Information supplied:
┄┄┄┄┄┄┄┄┄┄
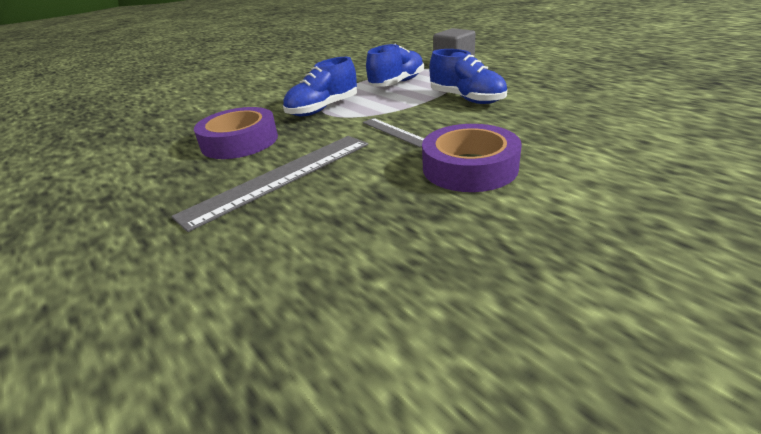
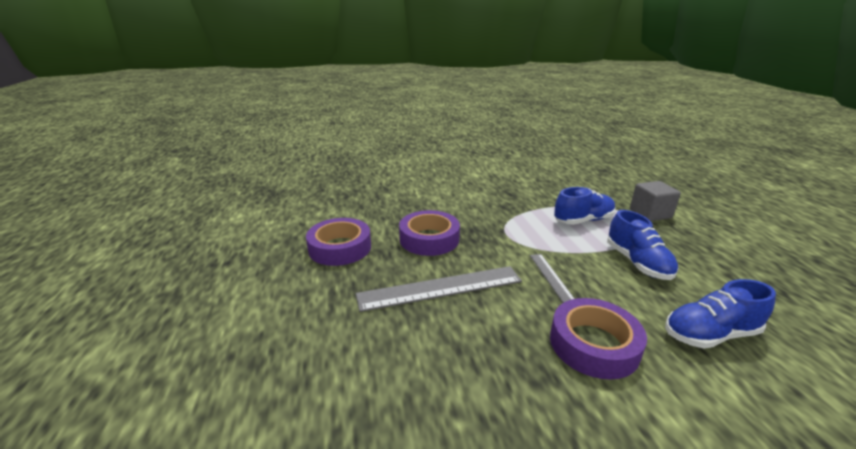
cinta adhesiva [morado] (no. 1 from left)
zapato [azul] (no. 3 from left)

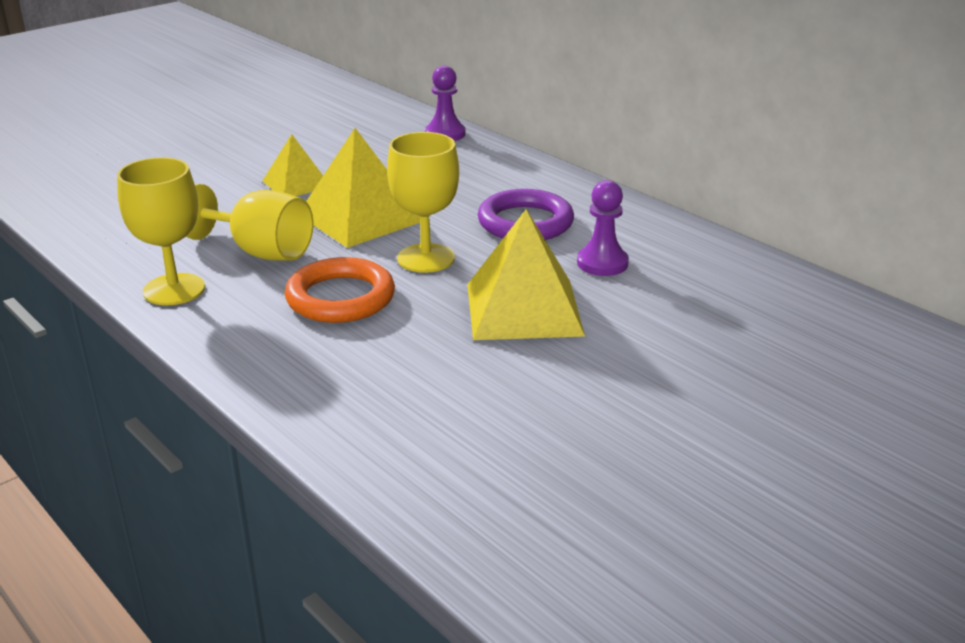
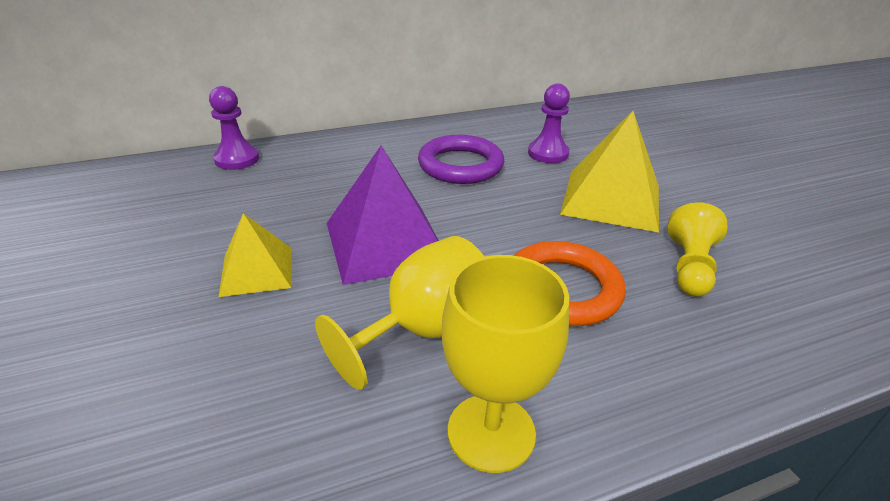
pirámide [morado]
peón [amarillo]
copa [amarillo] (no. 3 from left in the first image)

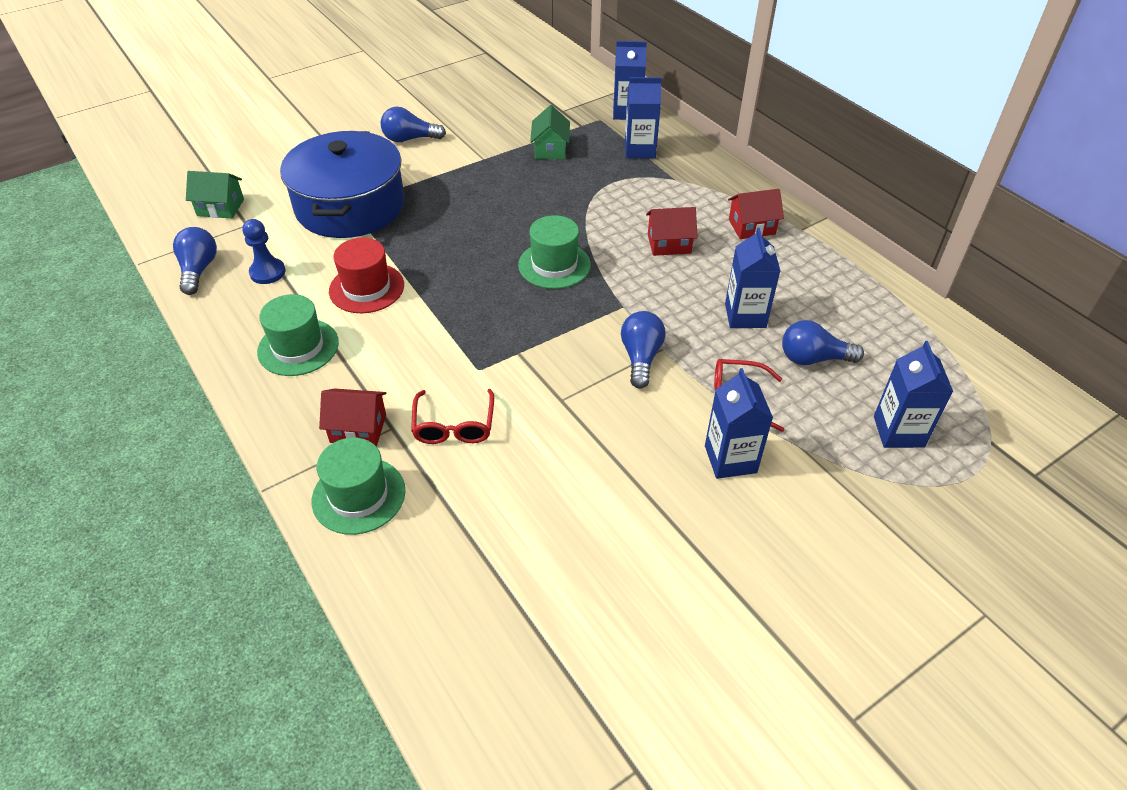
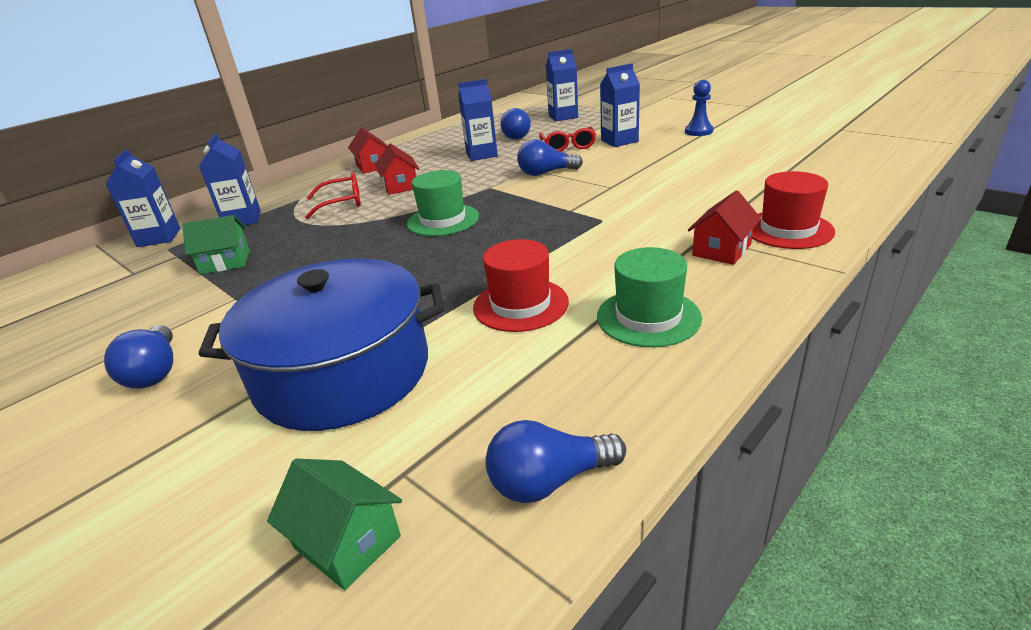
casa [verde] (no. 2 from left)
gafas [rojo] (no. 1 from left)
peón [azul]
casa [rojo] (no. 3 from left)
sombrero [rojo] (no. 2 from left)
┄┄┄┄┄┄┄┄┄┄
Restate word for word each line from the top of the listing down to and including the line that holds "peón [azul]". Drop any pictures.

Response to this task:
cinta adhesiva [morado] (no. 1 from left)
zapato [azul] (no. 3 from left)

pirámide [morado]
peón [amarillo]
copa [amarillo] (no. 3 from left in the first image)

casa [verde] (no. 2 from left)
gafas [rojo] (no. 1 from left)
peón [azul]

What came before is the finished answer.